#### Instructions to follow
Below are some records. Pull every line that contains the word "none".

[[ Information shown open ]]

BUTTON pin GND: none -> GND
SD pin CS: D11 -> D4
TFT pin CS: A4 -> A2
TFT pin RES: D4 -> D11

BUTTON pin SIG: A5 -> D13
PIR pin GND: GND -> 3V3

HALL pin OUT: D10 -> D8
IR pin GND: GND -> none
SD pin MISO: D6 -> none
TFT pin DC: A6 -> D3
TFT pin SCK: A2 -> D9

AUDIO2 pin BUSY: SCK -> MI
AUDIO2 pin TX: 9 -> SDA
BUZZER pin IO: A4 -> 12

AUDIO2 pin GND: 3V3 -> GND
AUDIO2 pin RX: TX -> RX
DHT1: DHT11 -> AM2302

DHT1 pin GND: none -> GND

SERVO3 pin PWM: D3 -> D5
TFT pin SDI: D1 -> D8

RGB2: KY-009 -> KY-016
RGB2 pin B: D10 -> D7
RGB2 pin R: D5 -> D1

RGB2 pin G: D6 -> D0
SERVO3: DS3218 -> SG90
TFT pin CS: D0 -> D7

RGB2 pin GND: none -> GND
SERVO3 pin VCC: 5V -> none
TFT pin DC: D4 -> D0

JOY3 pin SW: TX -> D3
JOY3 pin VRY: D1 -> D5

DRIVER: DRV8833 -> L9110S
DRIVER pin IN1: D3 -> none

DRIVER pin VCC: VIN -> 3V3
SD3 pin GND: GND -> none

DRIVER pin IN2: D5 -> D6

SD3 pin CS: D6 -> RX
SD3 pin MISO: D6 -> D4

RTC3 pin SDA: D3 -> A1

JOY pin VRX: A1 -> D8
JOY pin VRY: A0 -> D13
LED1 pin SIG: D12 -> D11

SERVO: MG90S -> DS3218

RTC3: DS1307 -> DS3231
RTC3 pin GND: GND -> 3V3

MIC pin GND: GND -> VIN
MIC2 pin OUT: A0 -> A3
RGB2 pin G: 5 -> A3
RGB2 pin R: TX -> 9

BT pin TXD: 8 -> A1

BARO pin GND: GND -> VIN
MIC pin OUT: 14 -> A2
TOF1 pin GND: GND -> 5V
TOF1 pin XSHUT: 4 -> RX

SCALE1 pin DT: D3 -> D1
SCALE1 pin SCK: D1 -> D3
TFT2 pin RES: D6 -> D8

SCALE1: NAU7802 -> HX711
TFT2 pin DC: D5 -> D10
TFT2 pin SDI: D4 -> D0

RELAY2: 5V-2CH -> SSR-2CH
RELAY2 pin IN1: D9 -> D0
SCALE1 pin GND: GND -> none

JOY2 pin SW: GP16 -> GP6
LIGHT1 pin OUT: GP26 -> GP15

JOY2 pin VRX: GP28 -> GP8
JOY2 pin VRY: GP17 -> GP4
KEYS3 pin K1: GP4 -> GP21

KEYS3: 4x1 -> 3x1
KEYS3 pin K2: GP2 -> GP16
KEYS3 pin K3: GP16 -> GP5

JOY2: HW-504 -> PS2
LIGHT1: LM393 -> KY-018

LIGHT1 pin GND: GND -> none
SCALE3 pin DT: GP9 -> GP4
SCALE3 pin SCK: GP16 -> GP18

[[ Information shown closed ]]

#### Completed task
BUTTON pin GND: none -> GND
IR pin GND: GND -> none
SD pin MISO: D6 -> none
DHT1 pin GND: none -> GND
RGB2 pin GND: none -> GND
SERVO3 pin VCC: 5V -> none
DRIVER pin IN1: D3 -> none
SD3 pin GND: GND -> none
SCALE1 pin GND: GND -> none
LIGHT1 pin GND: GND -> none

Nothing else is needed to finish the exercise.